▸ ASSIGNMENT
Only the lines from the one containing "none -> white 2x2 slope [751,250,867,364]" through the end of the entries are wanted, retyped exactly and without pictures.

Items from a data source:

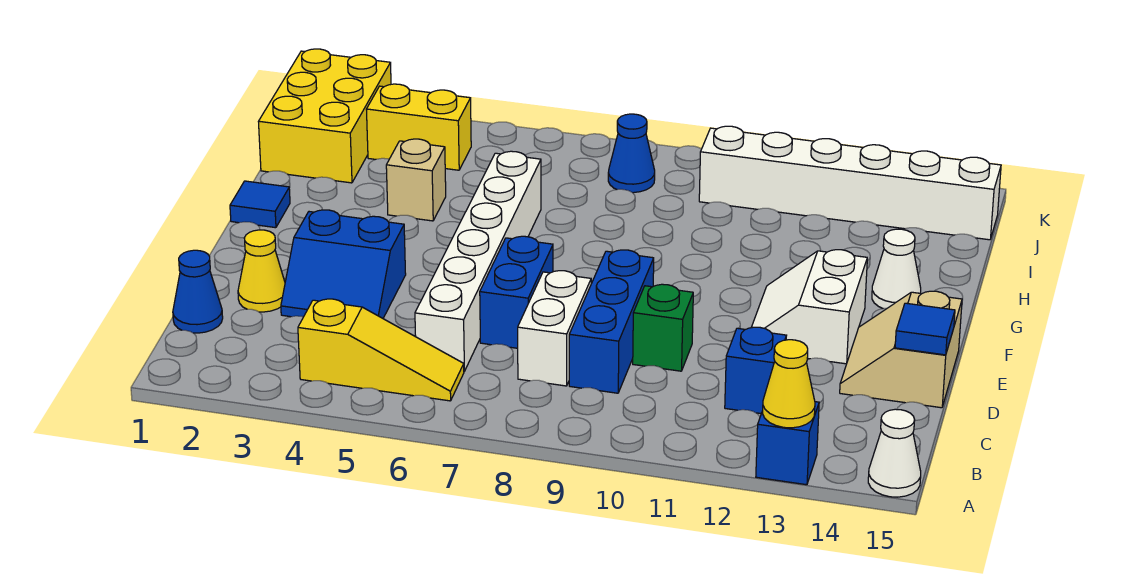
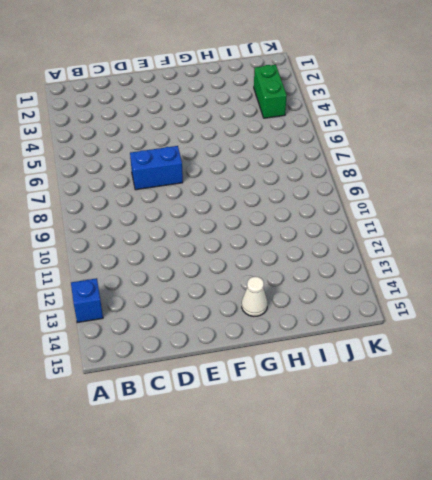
green 1x2 brick [254,65,287,118] -> yellow 1x2 brick [366,84,471,170]
none -> white 1x1 cone [868,409,921,497]
none -> yellow 1x3 slope [298,299,464,401]
none -> blue 1x1 cone [173,250,223,333]

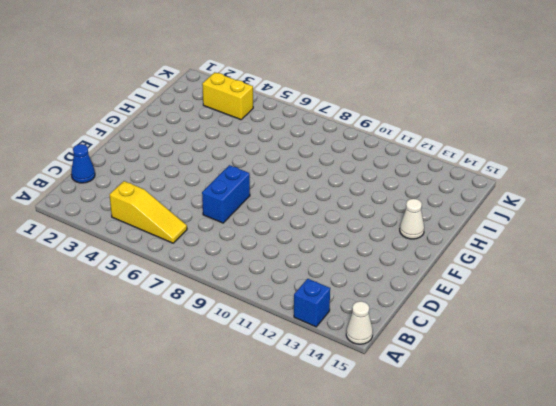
none -> white 1x6 brick [415,151,541,371]
none -> white 1x2 brick [518,271,591,386]
none -> blue 1x3 brick [569,250,654,393]

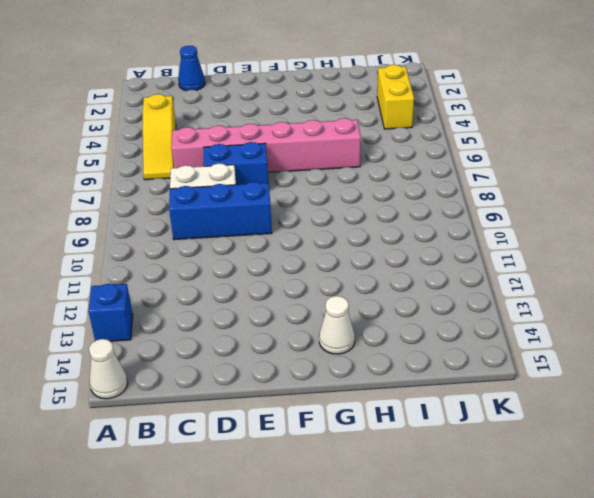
pink 1x6 brick [172,118,361,172] -> white 1x6 brick [415,151,541,371]
none -> blue 1x1 brick [725,327,787,414]
none -> yellow 1x1 cone [238,230,285,312]
none -> blue 2x2 slope [281,210,406,318]

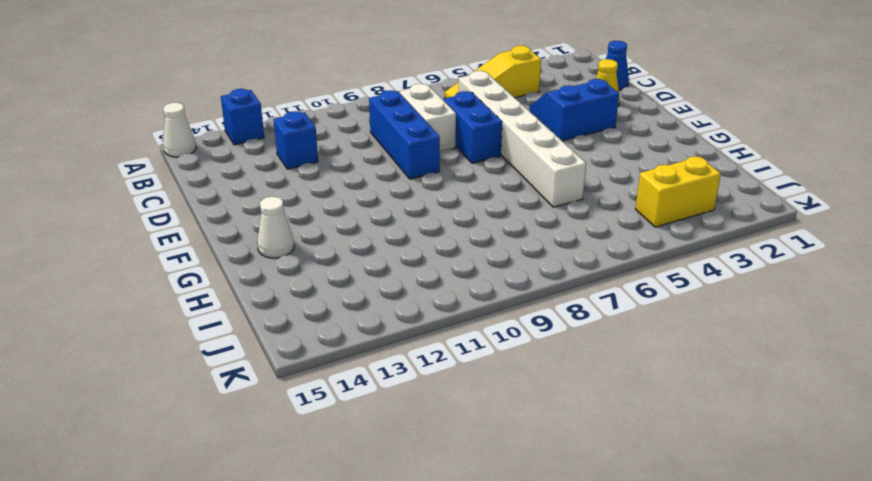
none -> green 1x1 brick [633,284,693,371]
none -> tan 2x2 slope [840,291,962,408]
none -> white 2x2 slope [751,250,867,364]

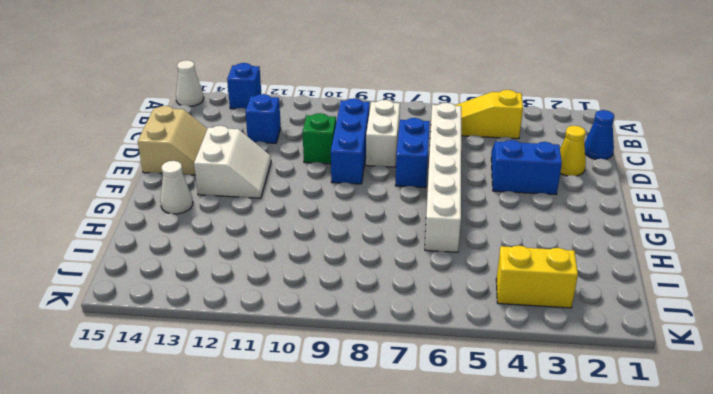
none -> blue 1x1 tile [230,181,290,228]
none -> tan 1x1 brick [386,139,446,221]
none -> yellow 2x3 brick [258,49,391,183]

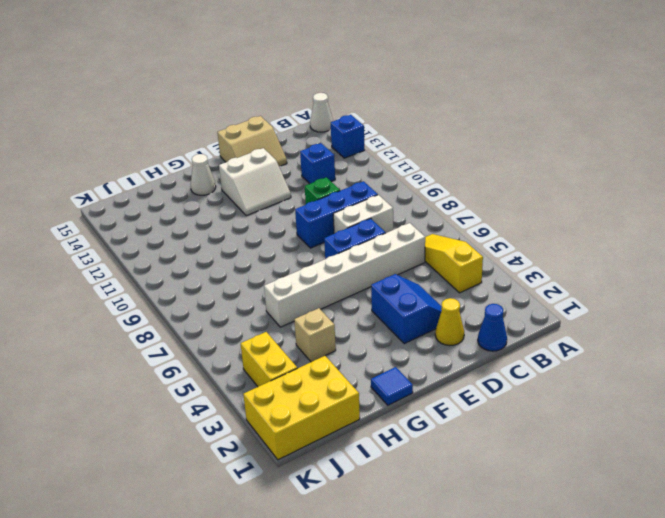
none -> blue 1x1 cone [608,114,655,193]
none -> white 1x6 brick [699,126,1001,240]
none -> yellow 1x1 cone [763,340,815,428]

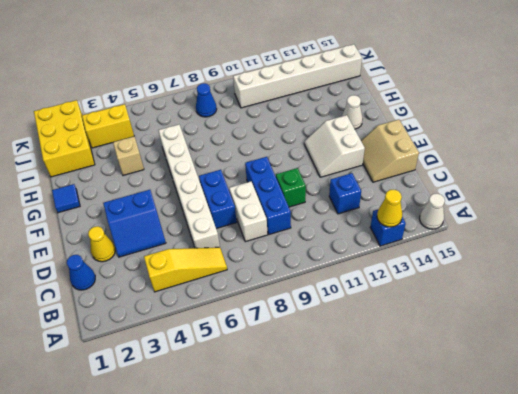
none -> blue 1x1 tile [895,303,955,355]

▸ WRITTEN SOLUTION
none -> white 2x2 slope [751,250,867,364]

none -> blue 1x1 tile [230,181,290,228]
none -> tan 1x1 brick [386,139,446,221]
none -> yellow 2x3 brick [258,49,391,183]

none -> blue 1x1 cone [608,114,655,193]
none -> white 1x6 brick [699,126,1001,240]
none -> yellow 1x1 cone [763,340,815,428]

none -> blue 1x1 tile [895,303,955,355]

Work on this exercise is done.